◆ DATA TO EXAMINE:
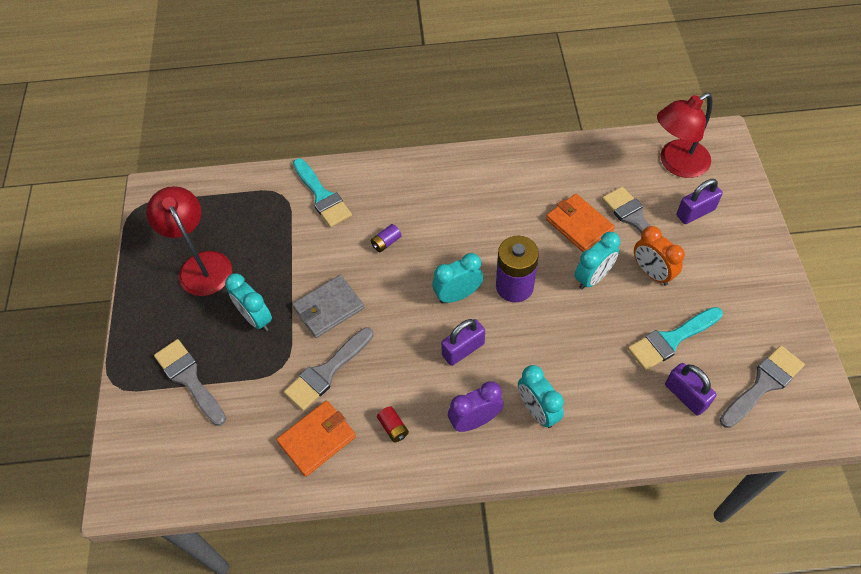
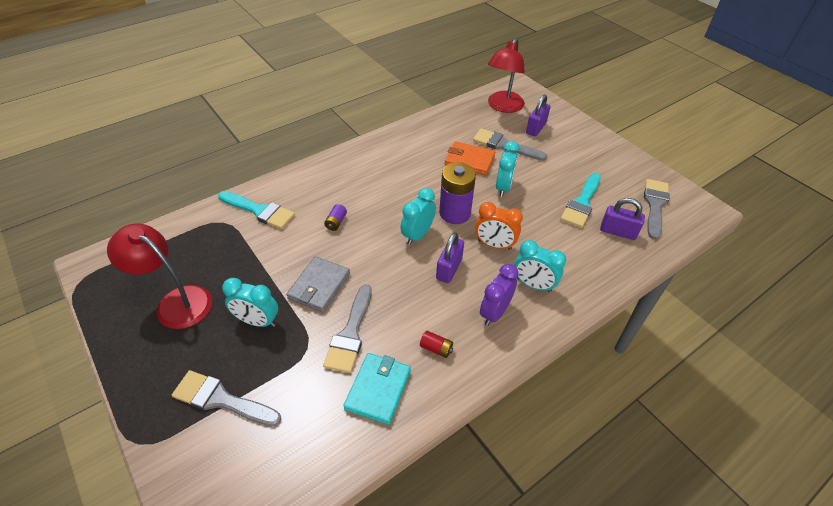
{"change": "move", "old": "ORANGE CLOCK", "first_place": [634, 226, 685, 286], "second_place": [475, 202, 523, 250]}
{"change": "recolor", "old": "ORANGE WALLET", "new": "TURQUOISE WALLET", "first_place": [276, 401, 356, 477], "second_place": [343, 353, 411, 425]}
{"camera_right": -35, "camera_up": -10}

--

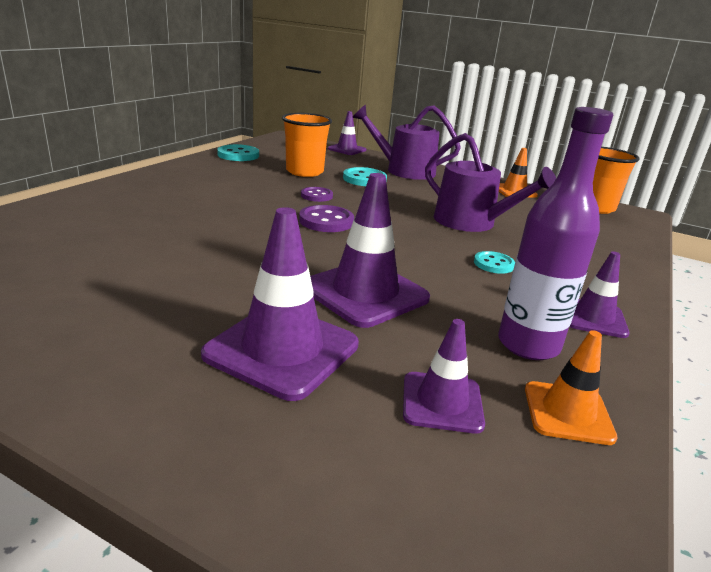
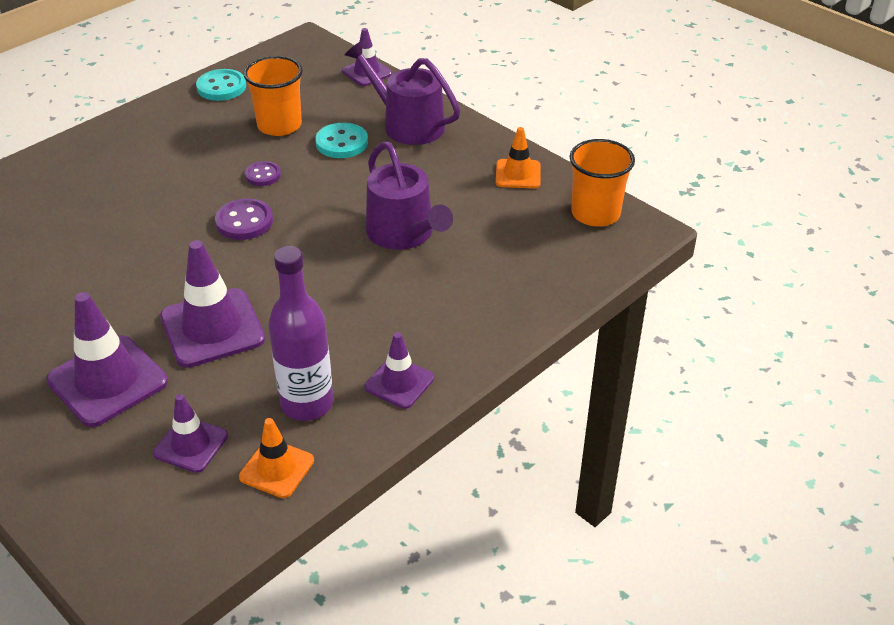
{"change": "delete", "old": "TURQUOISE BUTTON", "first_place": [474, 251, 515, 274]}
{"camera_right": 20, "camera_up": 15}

---

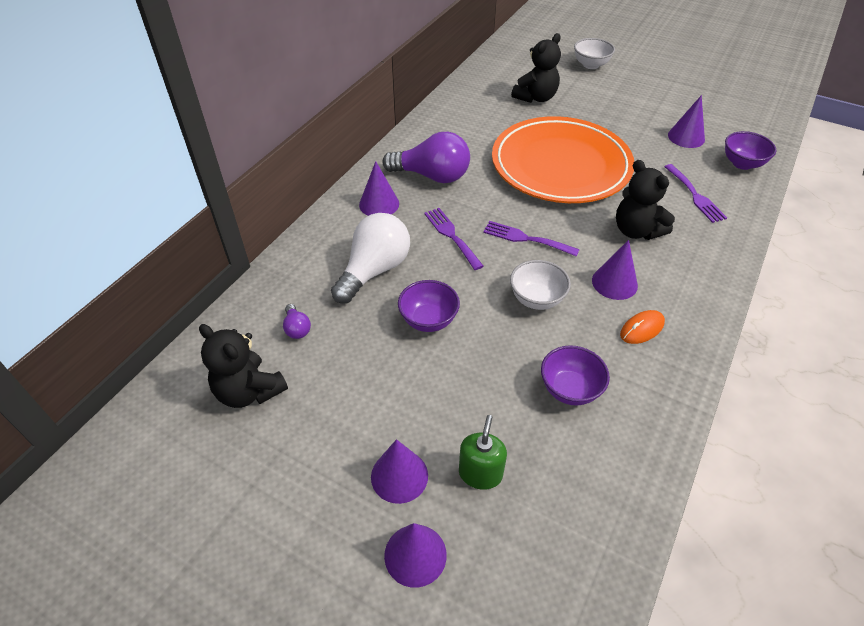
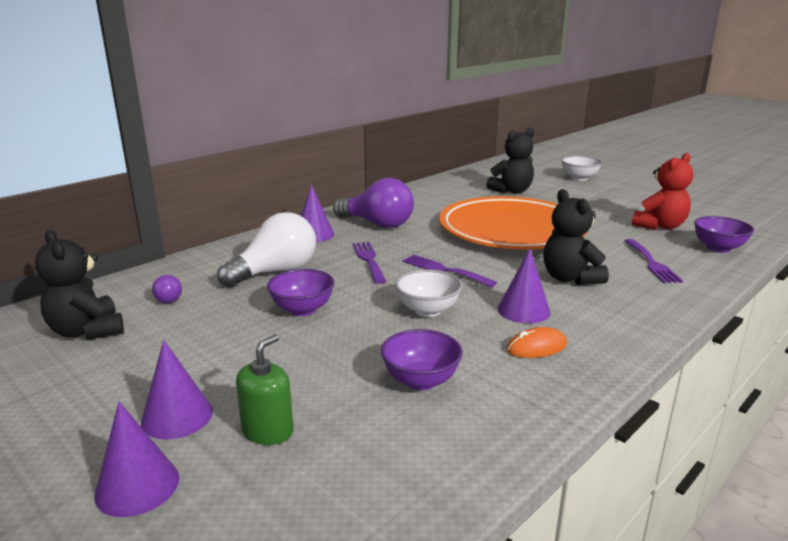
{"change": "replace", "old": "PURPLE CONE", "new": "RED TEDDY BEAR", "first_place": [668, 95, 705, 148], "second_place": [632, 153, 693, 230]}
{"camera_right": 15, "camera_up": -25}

◆ INSTRUCTIONS FOR THE TASK: Wherever the string "ORANGE" appears in the records above, copy the line it sits in.

◆ SOLUTION FOR THIS PROBLEM:
{"change": "move", "old": "ORANGE CLOCK", "first_place": [634, 226, 685, 286], "second_place": [475, 202, 523, 250]}
{"change": "recolor", "old": "ORANGE WALLET", "new": "TURQUOISE WALLET", "first_place": [276, 401, 356, 477], "second_place": [343, 353, 411, 425]}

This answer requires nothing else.